Work required
Read the records and gather each line that includes "relocated".
────────────────
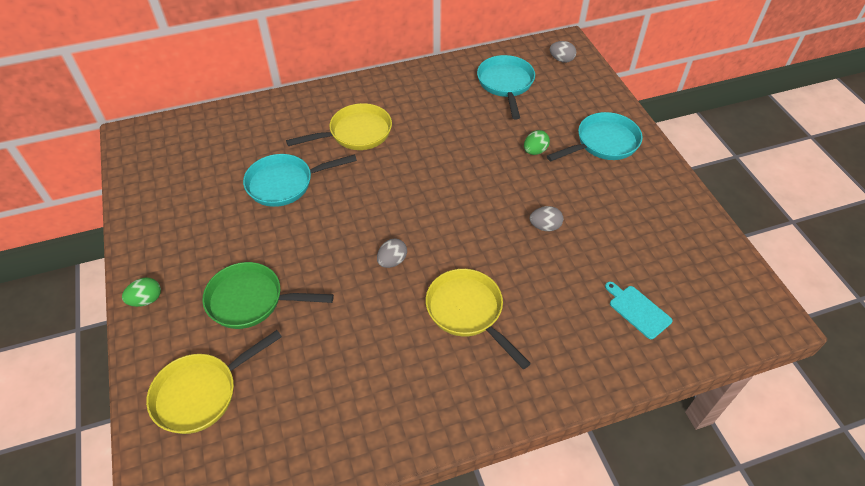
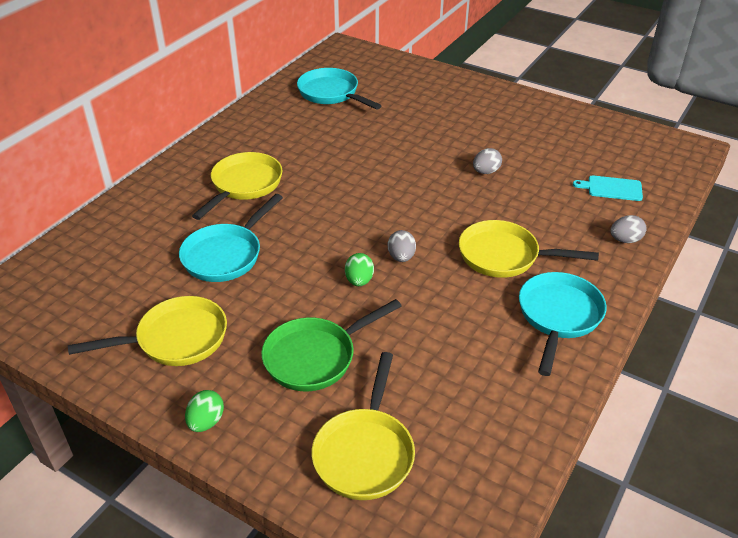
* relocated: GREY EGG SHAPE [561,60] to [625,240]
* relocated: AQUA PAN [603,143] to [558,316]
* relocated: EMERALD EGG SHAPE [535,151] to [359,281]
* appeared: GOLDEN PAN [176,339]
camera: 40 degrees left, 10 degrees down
────────────────
Result of this task
* relocated: GREY EGG SHAPE [561,60] to [625,240]
* relocated: AQUA PAN [603,143] to [558,316]
* relocated: EMERALD EGG SHAPE [535,151] to [359,281]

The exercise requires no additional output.